Data for review ::
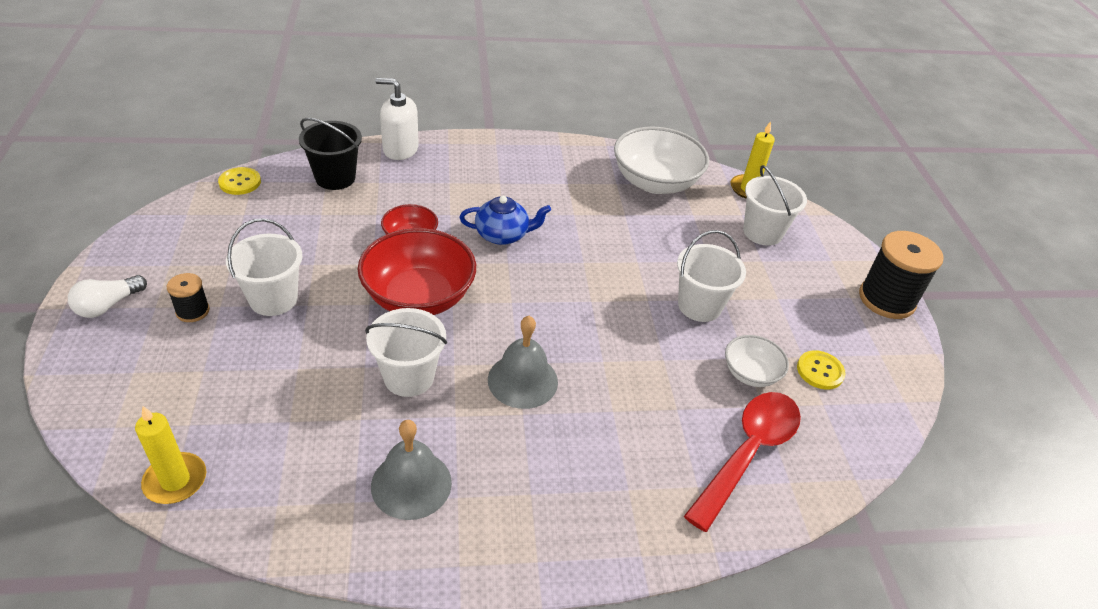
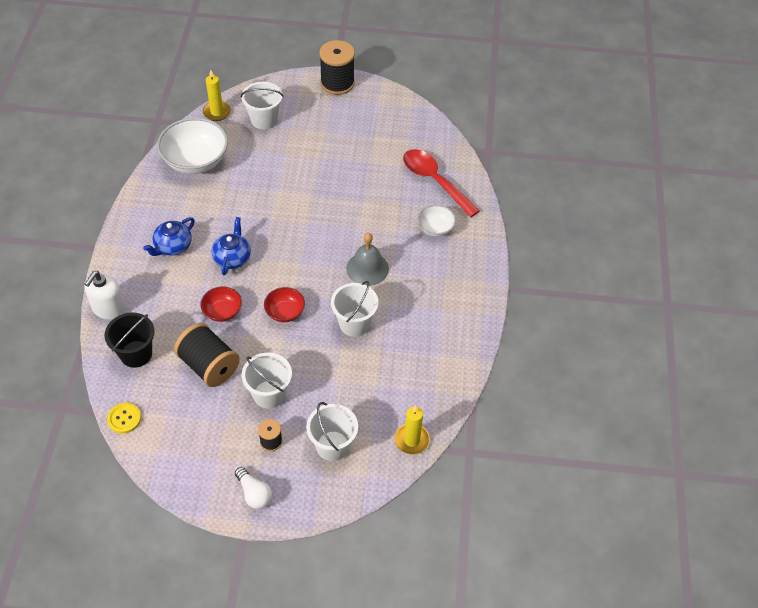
camera: 75 degrees left, 10 degrees up
(320, 238) = (209, 366): none -> black spool
(411, 484) = (431, 329): grey bell -> none
(418, 297) = (285, 312): red bowl -> red bowl, size x0.53
(507, 183) = (173, 246): none -> blue teapot
(699, 306) = (324, 171): white bucket -> white bucket (332, 446)
(750, 373) = (382, 163): white bowl -> white bowl (435, 228)
(820, 371) = (386, 133): yellow button -> none

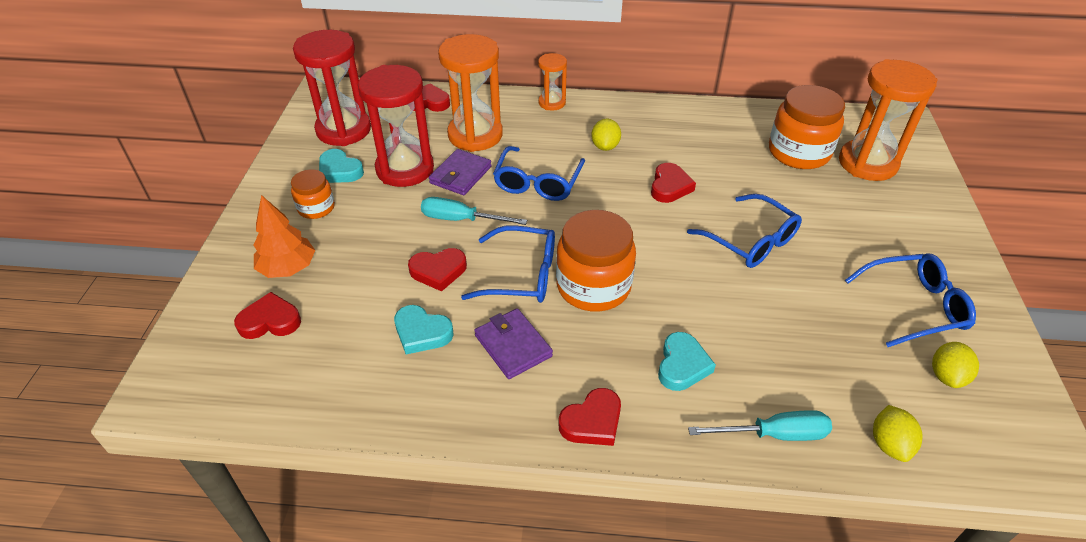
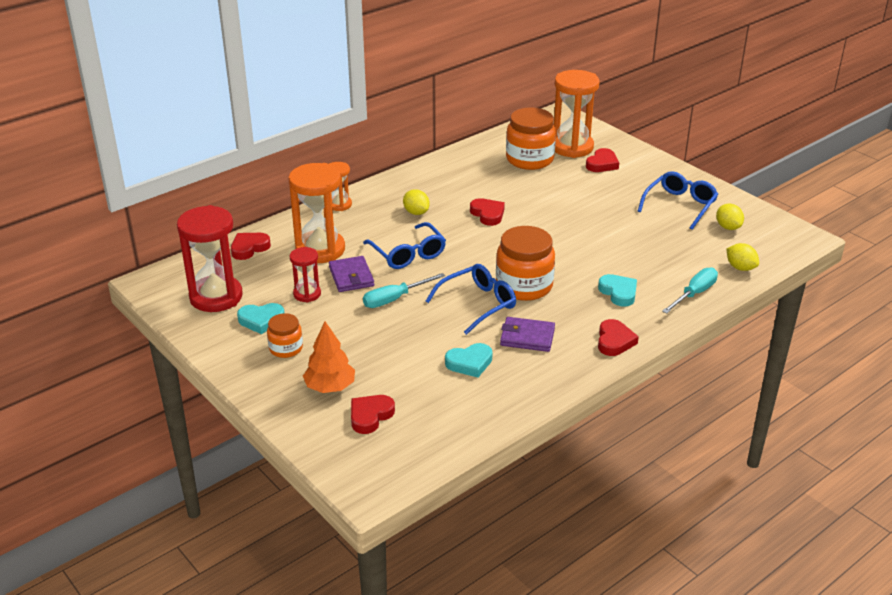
camera: 45 degrees left, 10 degrees down
(405, 169) = (307, 294): red hourglass -> red hourglass, size x0.53
(438, 271) = (427, 331): red heart -> red heart (602, 164)
(751, 241) = (569, 218): blue glasses -> none

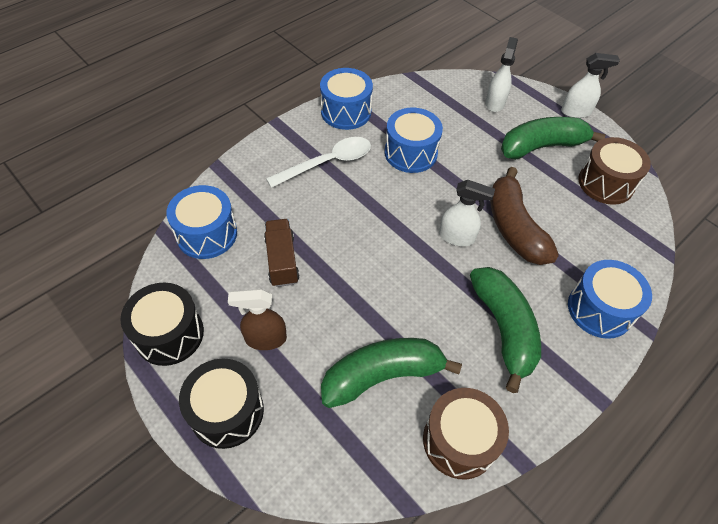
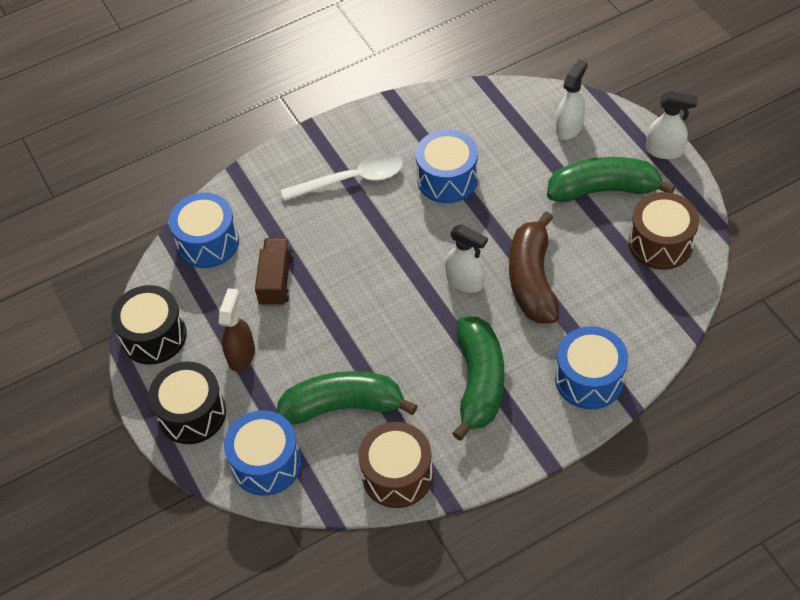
camera: 20 degrees right, 0 degrees up
(265, 339) = (241, 354): brown spray bottle -> brown spray bottle turned 90 degrees clockwise
(346, 112) = (389, 120): blue drum -> blue drum (266, 463)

What this task involves :: Some lines of the data above may hold the word "left"; state how many do, and give only that number.

Written solution :: 2